• TASK: The answer is to be an exact copy of the lines below running from the line with "The klucz [biały] at 564 125 disappeared." down to the line with "The dozownik mydła", both ends included, and nothing more.

• EXERCISE MATERIALS:

==============================

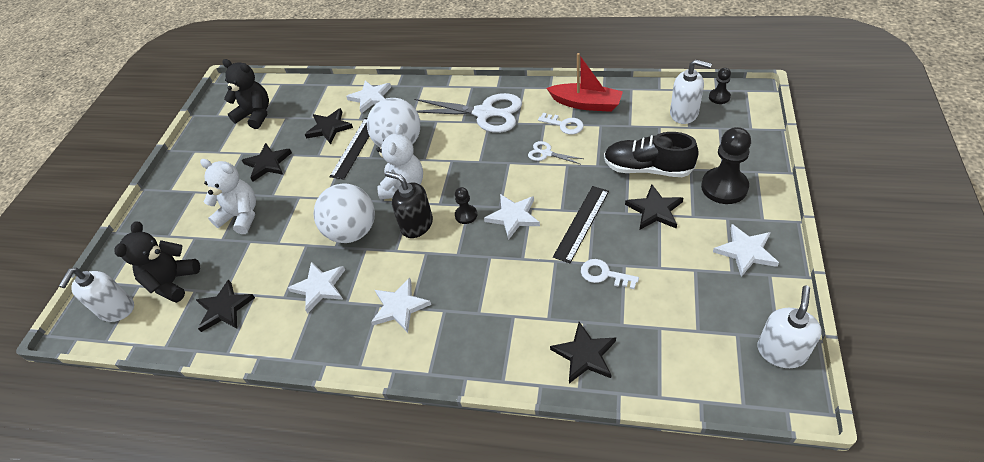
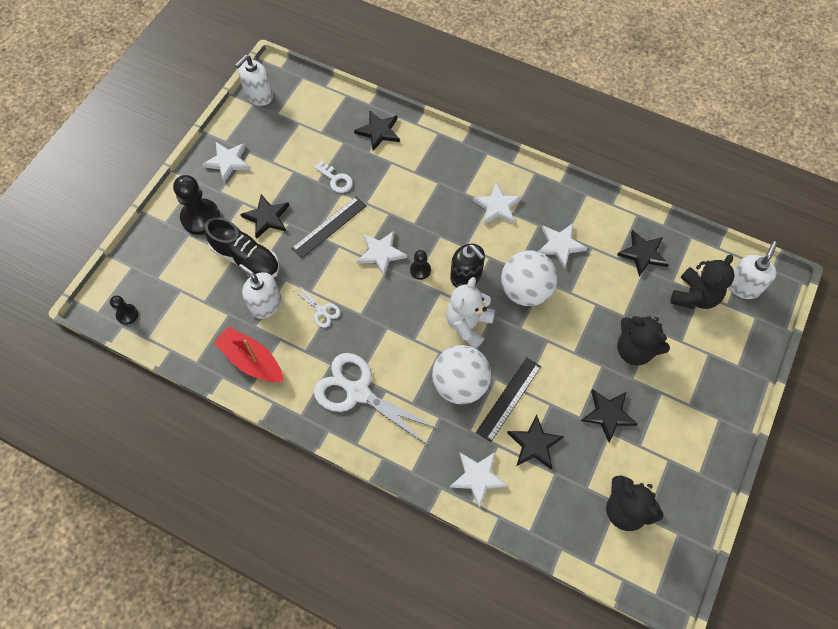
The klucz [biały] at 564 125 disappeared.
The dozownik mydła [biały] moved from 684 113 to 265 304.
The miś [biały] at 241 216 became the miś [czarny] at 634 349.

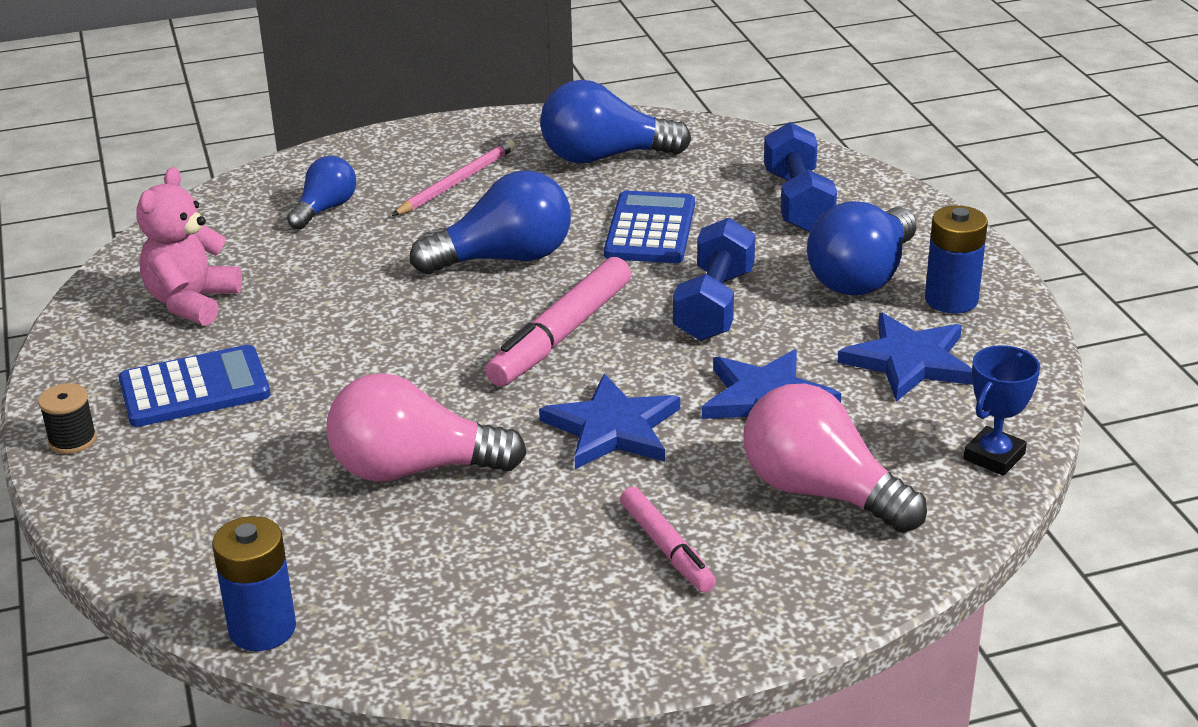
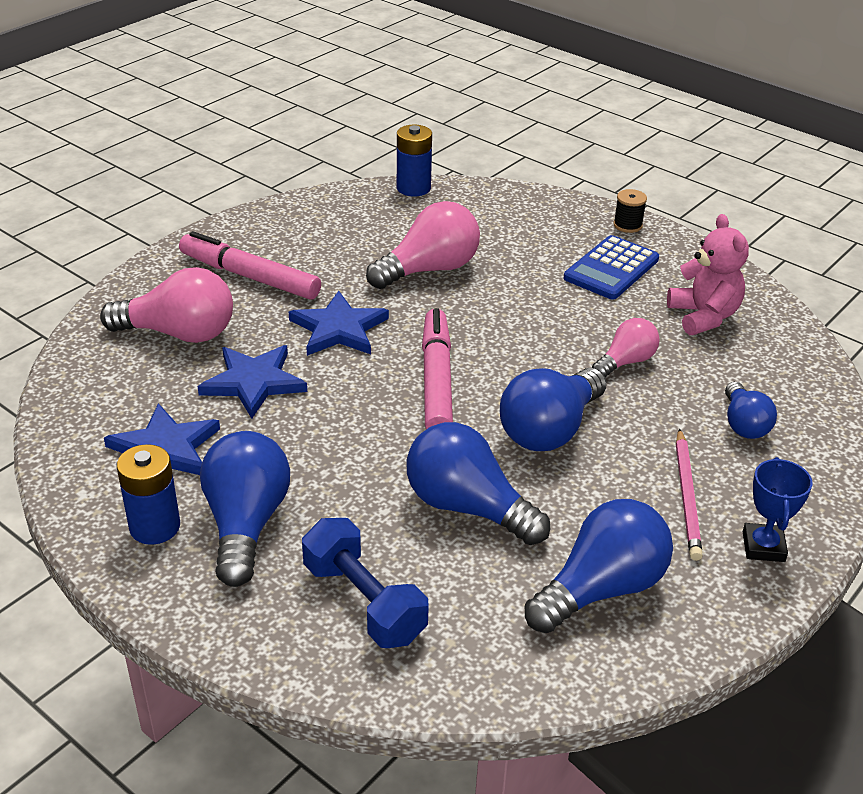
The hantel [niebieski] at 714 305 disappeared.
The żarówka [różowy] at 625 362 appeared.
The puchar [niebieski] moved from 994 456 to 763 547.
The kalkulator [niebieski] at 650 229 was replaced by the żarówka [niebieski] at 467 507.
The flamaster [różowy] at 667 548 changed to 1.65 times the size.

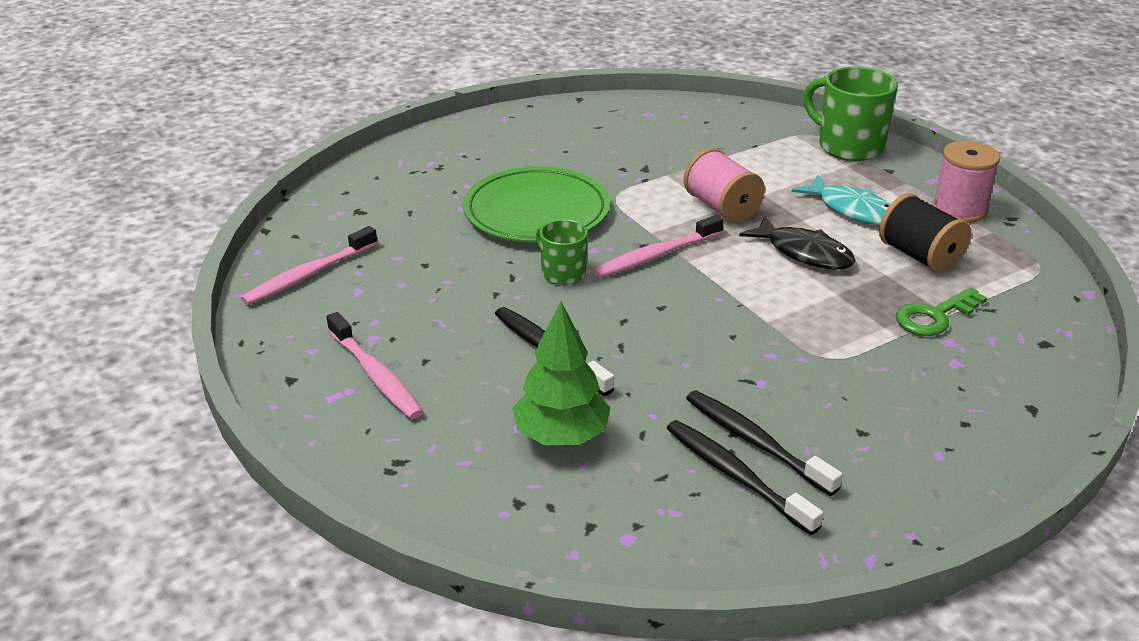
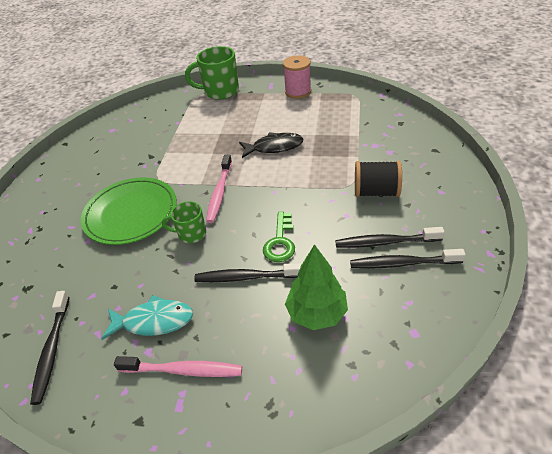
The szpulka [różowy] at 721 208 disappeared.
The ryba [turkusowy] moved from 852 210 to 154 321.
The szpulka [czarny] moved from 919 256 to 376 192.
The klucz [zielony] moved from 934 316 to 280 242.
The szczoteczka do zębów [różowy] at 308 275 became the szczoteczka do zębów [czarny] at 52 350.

==============================

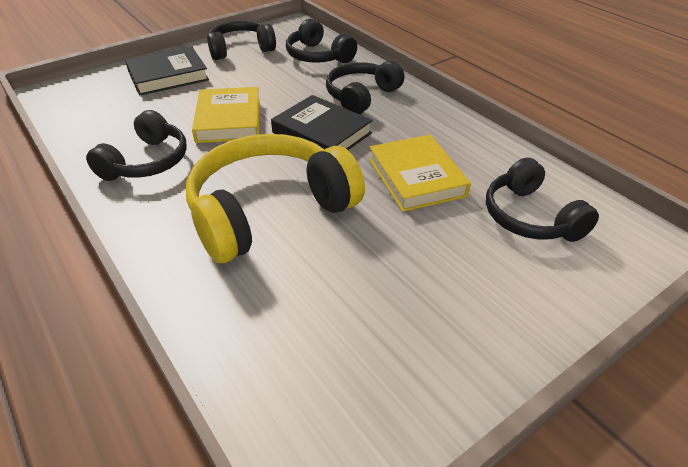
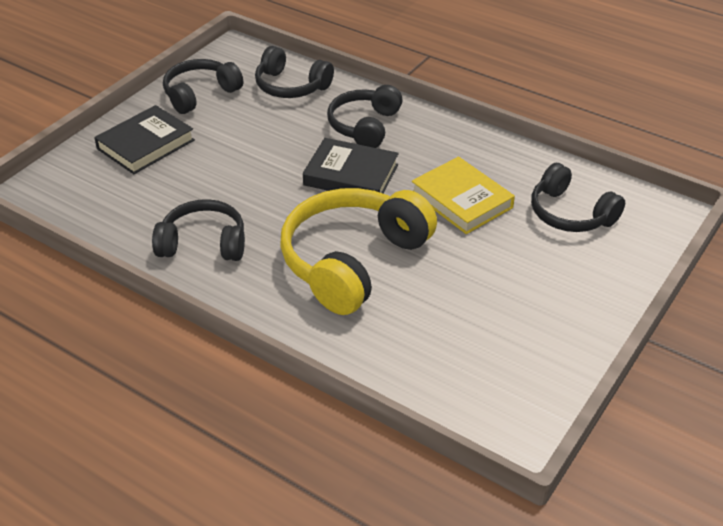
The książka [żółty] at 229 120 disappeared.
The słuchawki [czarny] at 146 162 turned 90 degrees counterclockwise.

==============================

• WRITTEN RESPONSE:
The klucz [biały] at 564 125 disappeared.
The dozownik mydła [biały] moved from 684 113 to 265 304.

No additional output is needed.